● Directions
Copy again, word for word, the lines of the data below from the line containing "red triangle: moved" up to and including the final line. Leave out the picture markers.

● Given information
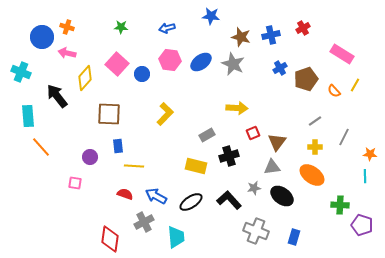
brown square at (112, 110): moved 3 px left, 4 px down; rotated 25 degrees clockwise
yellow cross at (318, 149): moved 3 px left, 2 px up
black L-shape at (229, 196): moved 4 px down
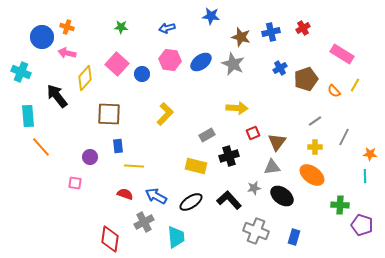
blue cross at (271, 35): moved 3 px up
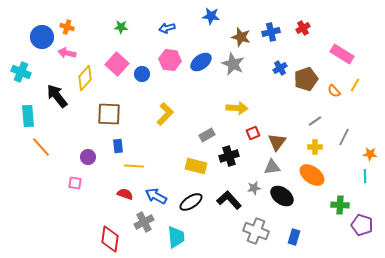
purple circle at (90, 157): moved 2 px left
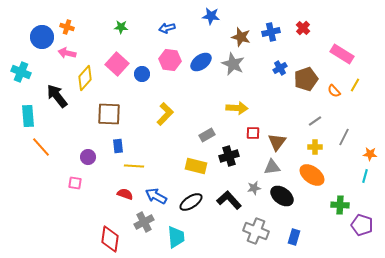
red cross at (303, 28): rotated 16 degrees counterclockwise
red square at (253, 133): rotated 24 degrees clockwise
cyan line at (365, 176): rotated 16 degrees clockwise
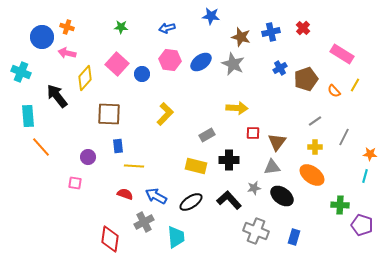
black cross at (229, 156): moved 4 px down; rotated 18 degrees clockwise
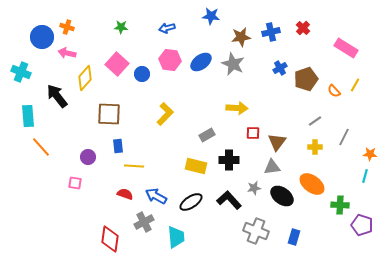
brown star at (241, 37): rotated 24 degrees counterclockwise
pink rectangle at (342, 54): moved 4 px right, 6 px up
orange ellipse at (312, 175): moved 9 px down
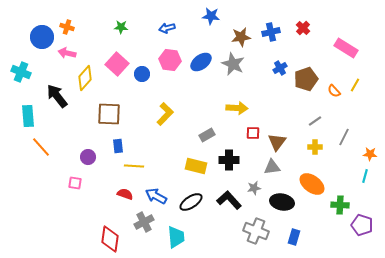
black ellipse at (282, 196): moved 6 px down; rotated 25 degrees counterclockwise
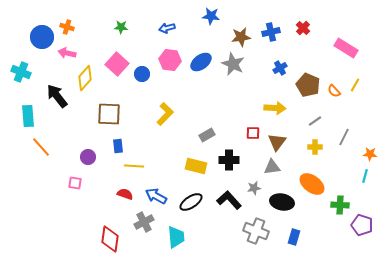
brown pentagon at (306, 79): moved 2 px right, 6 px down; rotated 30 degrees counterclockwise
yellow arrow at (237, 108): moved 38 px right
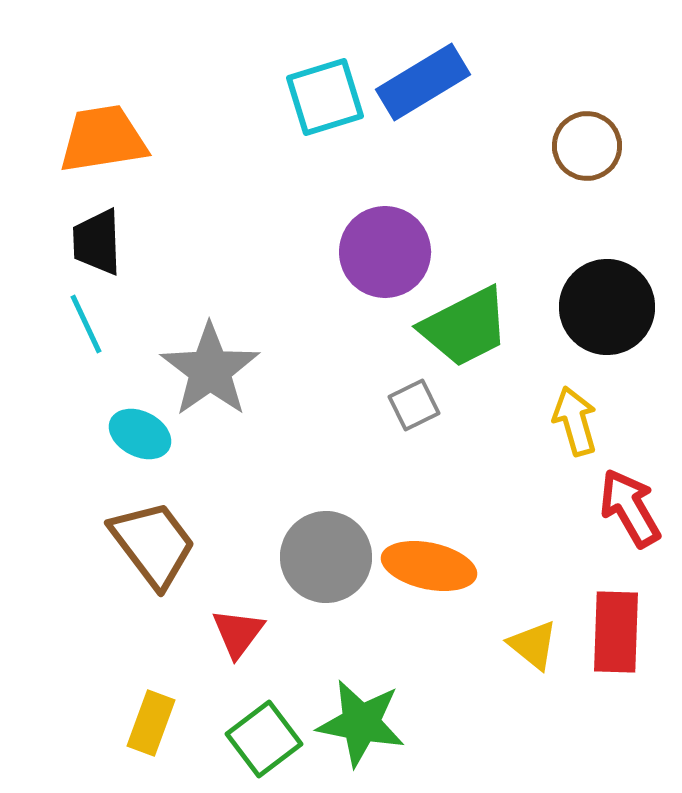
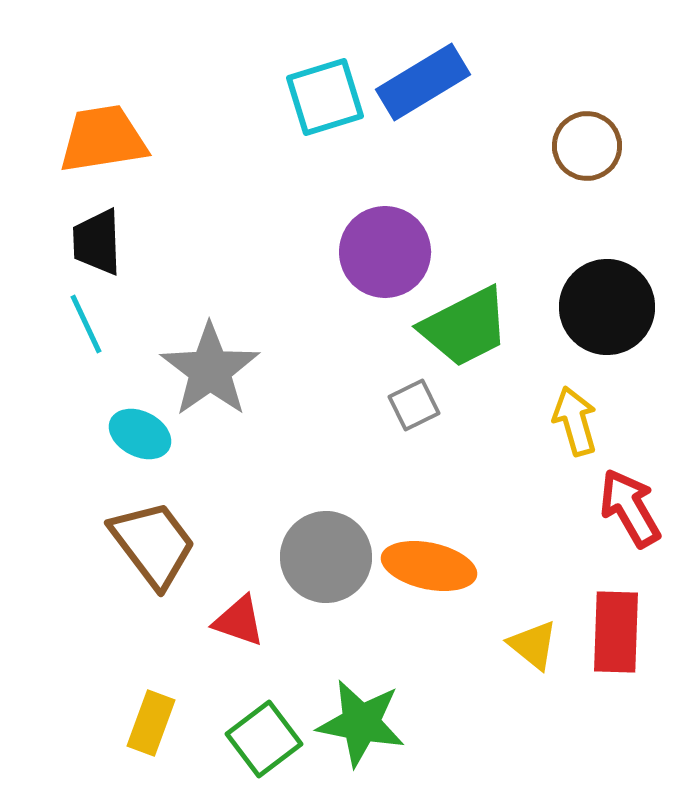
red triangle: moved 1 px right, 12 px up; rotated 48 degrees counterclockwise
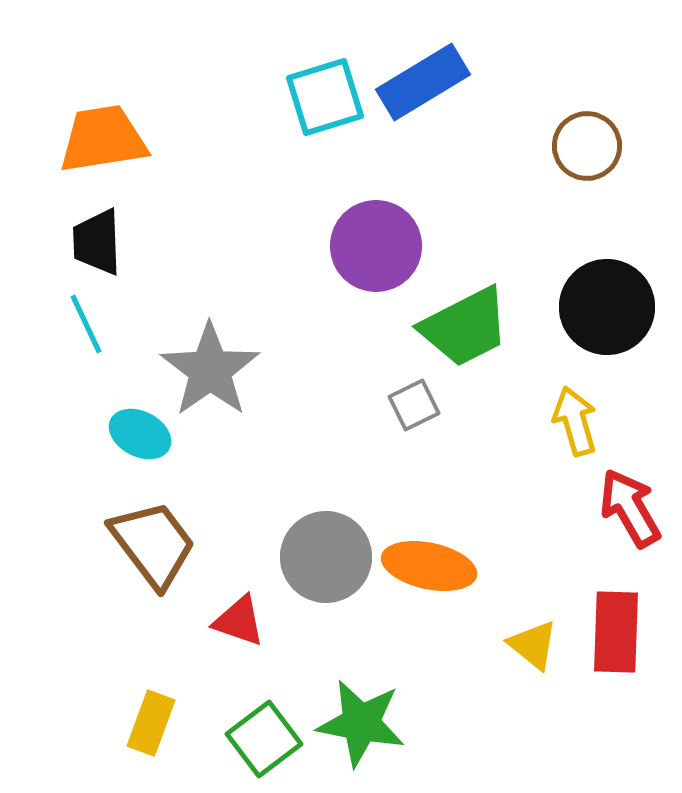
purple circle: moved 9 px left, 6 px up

● Problem solution
red triangle: moved 1 px right, 12 px up; rotated 48 degrees counterclockwise
purple circle: moved 9 px left, 6 px up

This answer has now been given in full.